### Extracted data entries
--*--
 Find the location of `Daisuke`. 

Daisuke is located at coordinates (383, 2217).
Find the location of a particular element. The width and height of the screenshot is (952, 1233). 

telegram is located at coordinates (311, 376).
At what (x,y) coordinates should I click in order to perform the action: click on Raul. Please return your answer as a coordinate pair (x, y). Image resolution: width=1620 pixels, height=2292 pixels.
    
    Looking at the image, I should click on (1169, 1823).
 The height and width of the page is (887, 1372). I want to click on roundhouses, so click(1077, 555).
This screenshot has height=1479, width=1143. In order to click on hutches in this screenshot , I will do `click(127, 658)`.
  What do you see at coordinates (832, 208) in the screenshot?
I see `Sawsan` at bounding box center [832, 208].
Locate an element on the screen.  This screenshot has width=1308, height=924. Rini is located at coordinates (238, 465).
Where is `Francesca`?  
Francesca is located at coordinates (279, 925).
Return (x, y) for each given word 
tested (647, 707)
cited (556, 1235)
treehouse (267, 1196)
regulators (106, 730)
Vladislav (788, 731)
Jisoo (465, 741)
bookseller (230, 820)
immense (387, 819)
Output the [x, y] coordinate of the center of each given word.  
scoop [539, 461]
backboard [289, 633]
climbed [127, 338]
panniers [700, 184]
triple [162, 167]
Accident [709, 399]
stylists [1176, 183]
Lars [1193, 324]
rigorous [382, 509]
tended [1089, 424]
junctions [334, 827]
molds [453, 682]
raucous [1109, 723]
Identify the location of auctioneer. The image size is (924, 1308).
--*--
### GOAL OF THE EXERCISE
Copy all of the items above line for line, with nothing changed.

### SOLUTION FOR THIS TASK
 Find the location of `Daisuke`. 

Daisuke is located at coordinates (383, 2217).
Find the location of a particular element. The width and height of the screenshot is (952, 1233). 

telegram is located at coordinates (311, 376).
At what (x,y) coordinates should I click in order to perform the action: click on Raul. Please return your answer as a coordinate pair (x, y). Image resolution: width=1620 pixels, height=2292 pixels.
    
    Looking at the image, I should click on (1169, 1823).
 The height and width of the page is (887, 1372). I want to click on roundhouses, so click(1077, 555).
This screenshot has height=1479, width=1143. In order to click on hutches in this screenshot , I will do `click(127, 658)`.
  What do you see at coordinates (832, 208) in the screenshot?
I see `Sawsan` at bounding box center [832, 208].
Locate an element on the screen.  This screenshot has width=1308, height=924. Rini is located at coordinates (238, 465).
Where is `Francesca`?  
Francesca is located at coordinates (279, 925).
Return (x, y) for each given word 
tested (647, 707)
cited (556, 1235)
treehouse (267, 1196)
regulators (106, 730)
Vladislav (788, 731)
Jisoo (465, 741)
bookseller (230, 820)
immense (387, 819)
Output the [x, y] coordinate of the center of each given word.  
scoop [539, 461]
backboard [289, 633]
climbed [127, 338]
panniers [700, 184]
triple [162, 167]
Accident [709, 399]
stylists [1176, 183]
Lars [1193, 324]
rigorous [382, 509]
tended [1089, 424]
junctions [334, 827]
molds [453, 682]
raucous [1109, 723]
Identify the location of auctioneer. The image size is (924, 1308).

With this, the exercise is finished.